◆ **Available data**
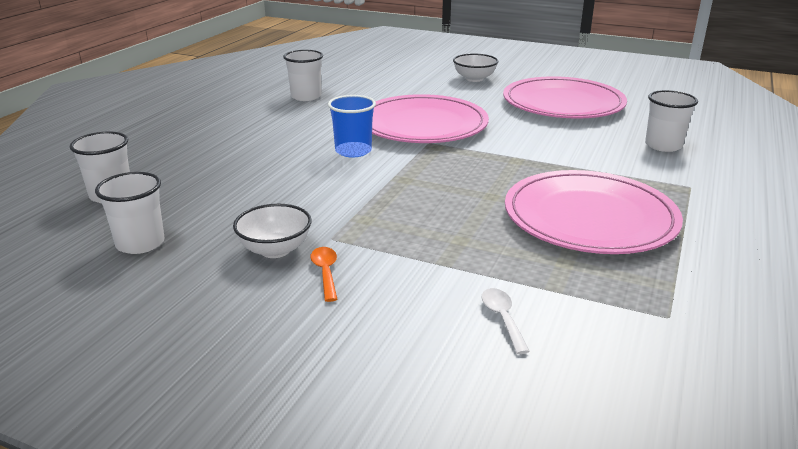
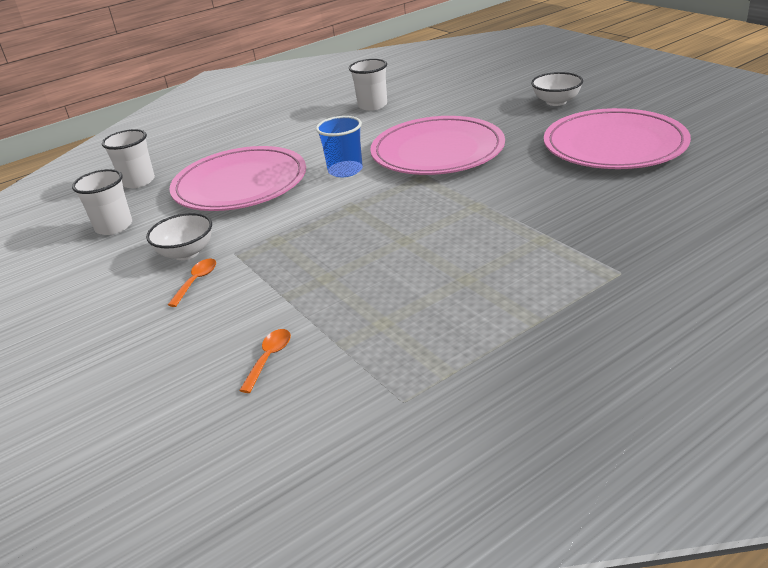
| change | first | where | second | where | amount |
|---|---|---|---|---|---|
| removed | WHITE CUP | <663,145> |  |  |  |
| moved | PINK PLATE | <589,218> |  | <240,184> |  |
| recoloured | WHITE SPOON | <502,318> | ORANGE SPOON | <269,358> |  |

◆ **Task item**
Only the lines from the one containing "moved | PINK" through the final line of the material should be printed, each word for word. Both of those lines count.

◆ **Exercise output**
| moved | PINK PLATE | <589,218> |  | <240,184> |  |
| recoloured | WHITE SPOON | <502,318> | ORANGE SPOON | <269,358> |  |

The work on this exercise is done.